**WORK TO COMPLETE:** Look through the data below. Pick out the lines holding the string "teapot".

**INFORMATION SUPPLIED:**
Content starts
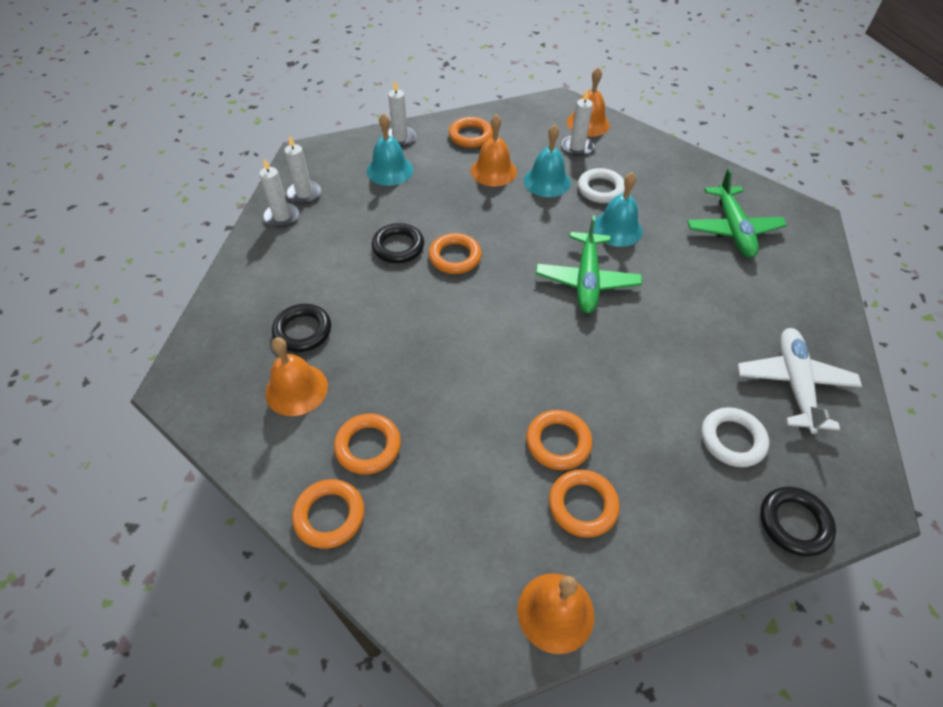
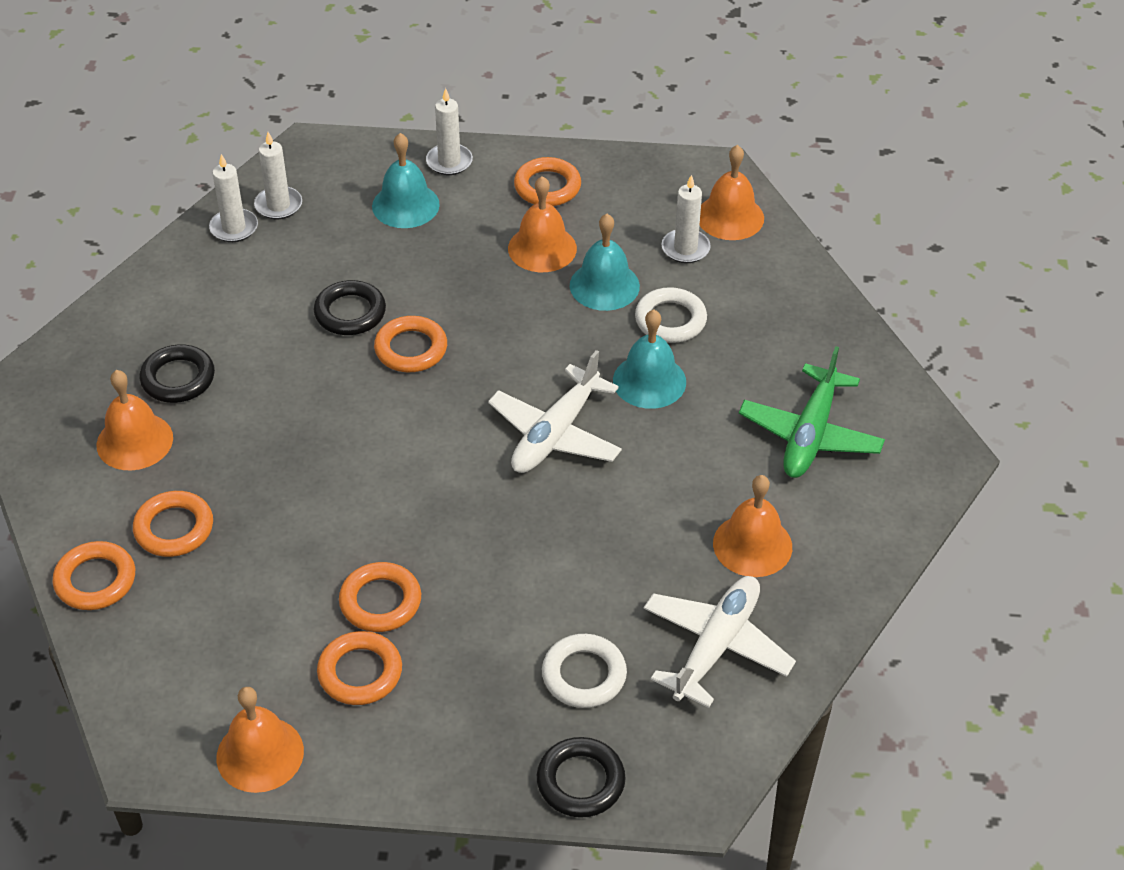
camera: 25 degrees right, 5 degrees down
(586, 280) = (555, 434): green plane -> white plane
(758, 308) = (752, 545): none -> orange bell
Content ends
Content starts
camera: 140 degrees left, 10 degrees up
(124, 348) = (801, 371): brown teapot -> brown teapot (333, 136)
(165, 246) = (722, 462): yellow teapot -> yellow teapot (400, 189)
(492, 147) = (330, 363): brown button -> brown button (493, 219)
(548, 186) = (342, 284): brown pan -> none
Content ends
**COMPLETED TASK:**
(124, 348) = (801, 371): brown teapot -> brown teapot (333, 136)
(165, 246) = (722, 462): yellow teapot -> yellow teapot (400, 189)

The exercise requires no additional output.